(RECORDS PROVIDED Opens)

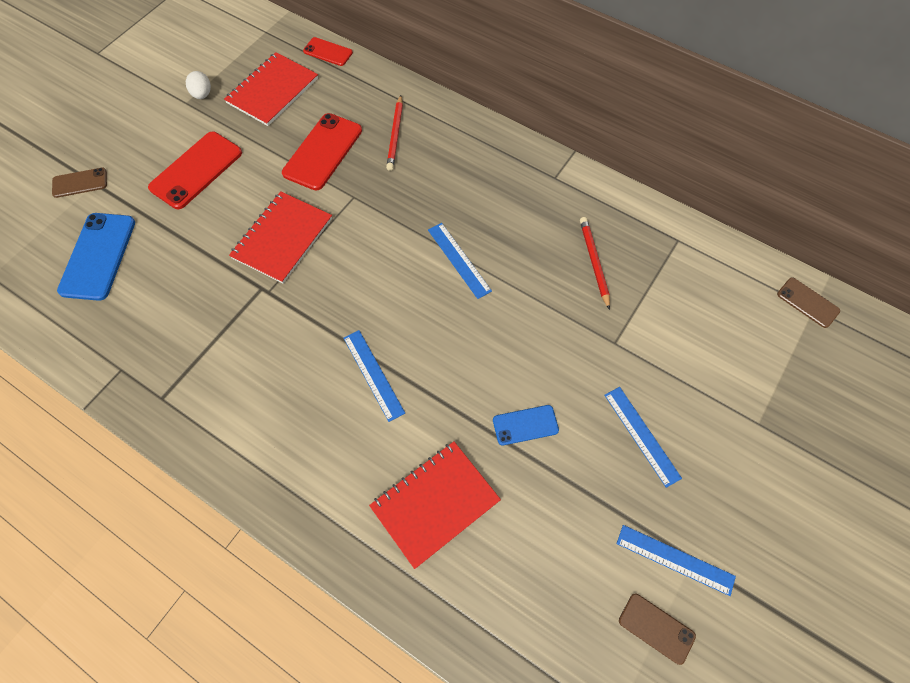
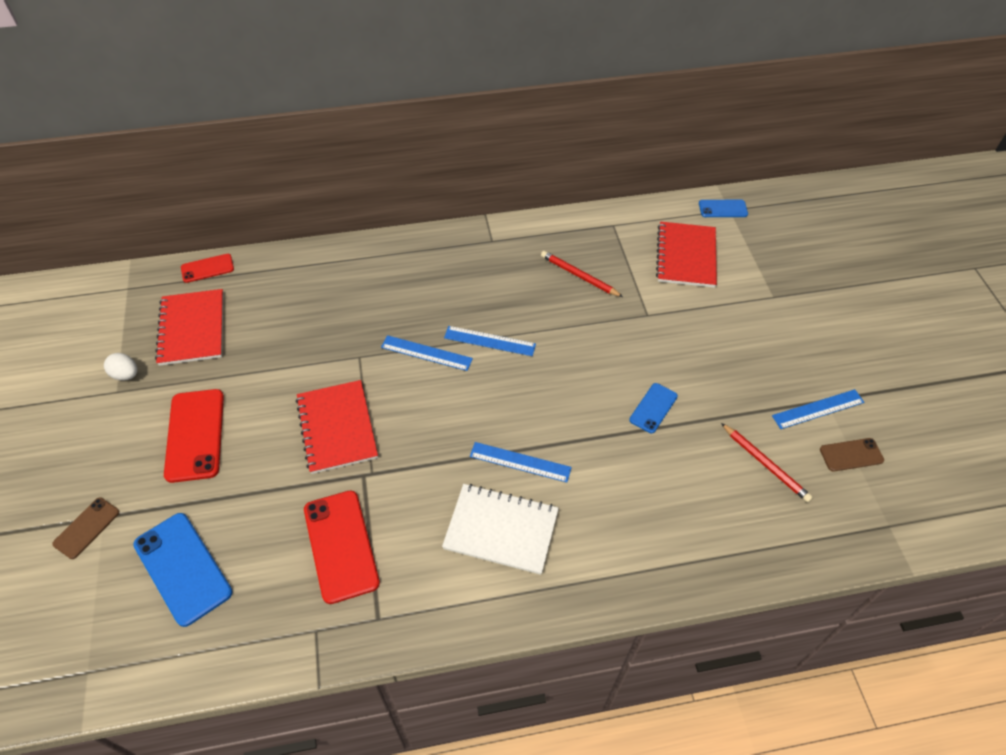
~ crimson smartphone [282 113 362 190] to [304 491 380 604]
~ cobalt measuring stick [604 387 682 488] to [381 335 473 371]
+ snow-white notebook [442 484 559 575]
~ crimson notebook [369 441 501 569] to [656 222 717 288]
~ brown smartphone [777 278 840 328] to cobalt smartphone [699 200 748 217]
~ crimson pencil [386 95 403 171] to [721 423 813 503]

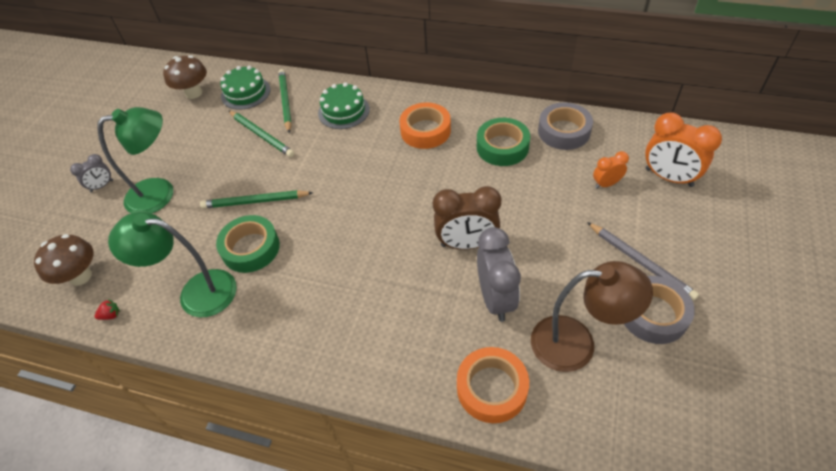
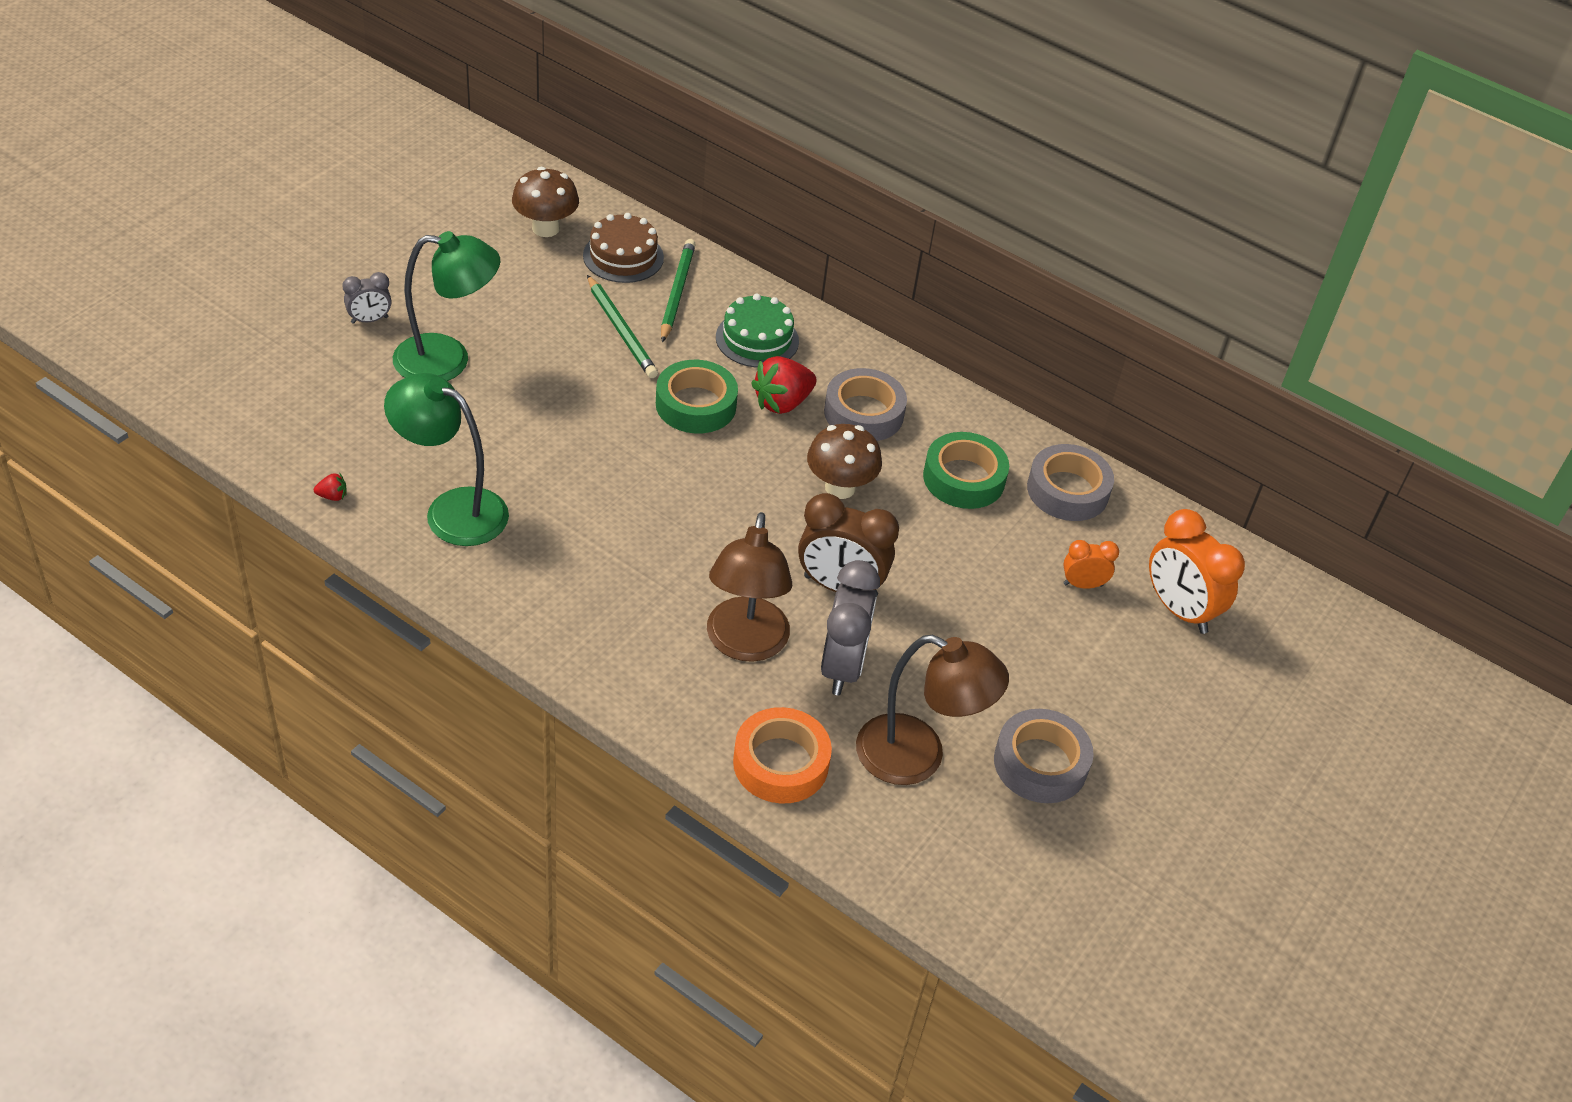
~ emerald cake [220 66 270 110] to brown cake [583 213 664 283]
~ emerald roll of tape [216 215 280 273] to [656 360 738 433]
+ brown reading lamp [707 512 792 662]
+ crimson toy strawberry [751 356 817 414]
~ brown mushroom [34 234 94 286] to [807 424 882 499]
~ orange roll of tape [399 102 451 149] to grey roll of tape [824 368 907 441]
- emerald pencil [200 190 313 208]
- grey pencil [587 222 699 301]

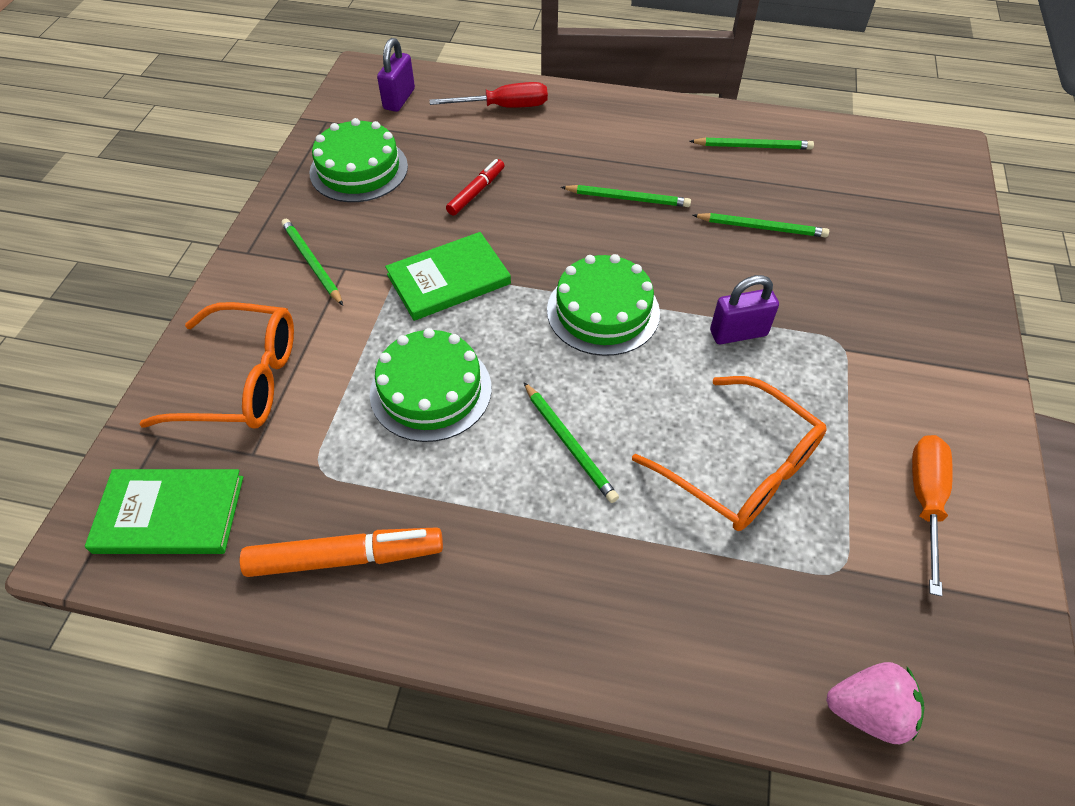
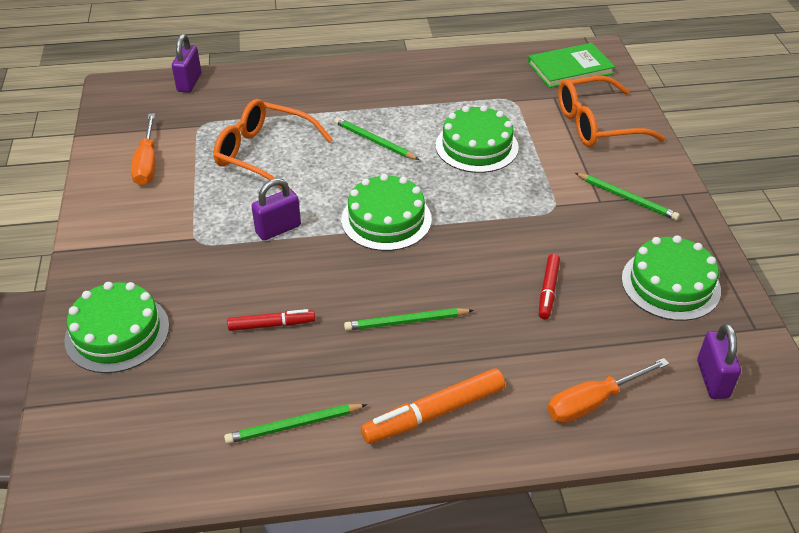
+ emerald cake [64 282 169 373]
~ rose-pink toy strawberry [826 662 924 744] to purple small lock [172 34 201 93]
~ emerald pencil [692 213 829 237] to crimson marker [227 309 315 331]
~ orange marker [239 527 443 577] to [361 368 505 444]
~ crimson hand screwdriver [430 82 548 108] to orange hand screwdriver [548 358 669 423]
- emerald hardback [385 232 511 321]

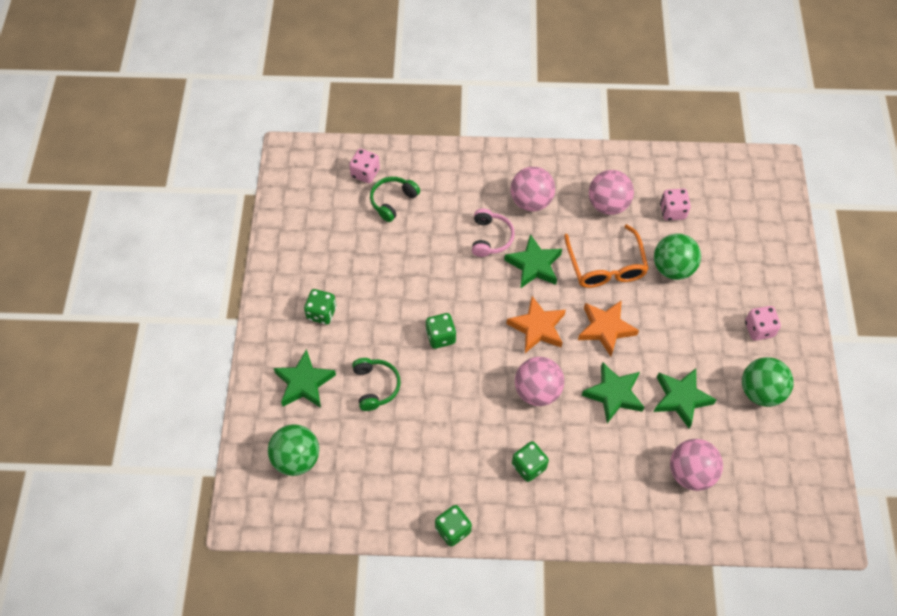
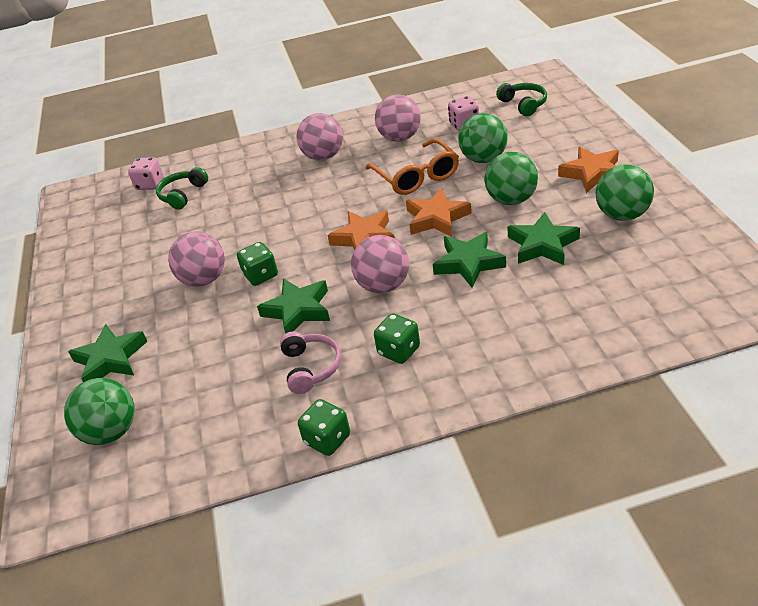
~ rose-pink sphere [670 439 723 491] to [168 231 225 287]
~ emerald star [504 234 562 289] to [257 279 330 334]
~ rose-pink headphones [472 209 515 257] to [280 331 341 394]
+ emerald sphere [484 152 538 205]
~ emerald headphones [352 358 401 411] to [496 83 547 116]
~ rose-pink game die [745 306 781 341] to orange star [558 147 619 193]
- emerald game die [304 289 337 325]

(RECORDS PROVIDED Closes)

HOW TO COMPLETE THIS TASK
Only the lines above from the line with "335 473 371]" to the line with "200 748 217]", those two lines included, should be reproduced exactly.

SOLVED EXERCISE
~ cobalt measuring stick [604 387 682 488] to [381 335 473 371]
+ snow-white notebook [442 484 559 575]
~ crimson notebook [369 441 501 569] to [656 222 717 288]
~ brown smartphone [777 278 840 328] to cobalt smartphone [699 200 748 217]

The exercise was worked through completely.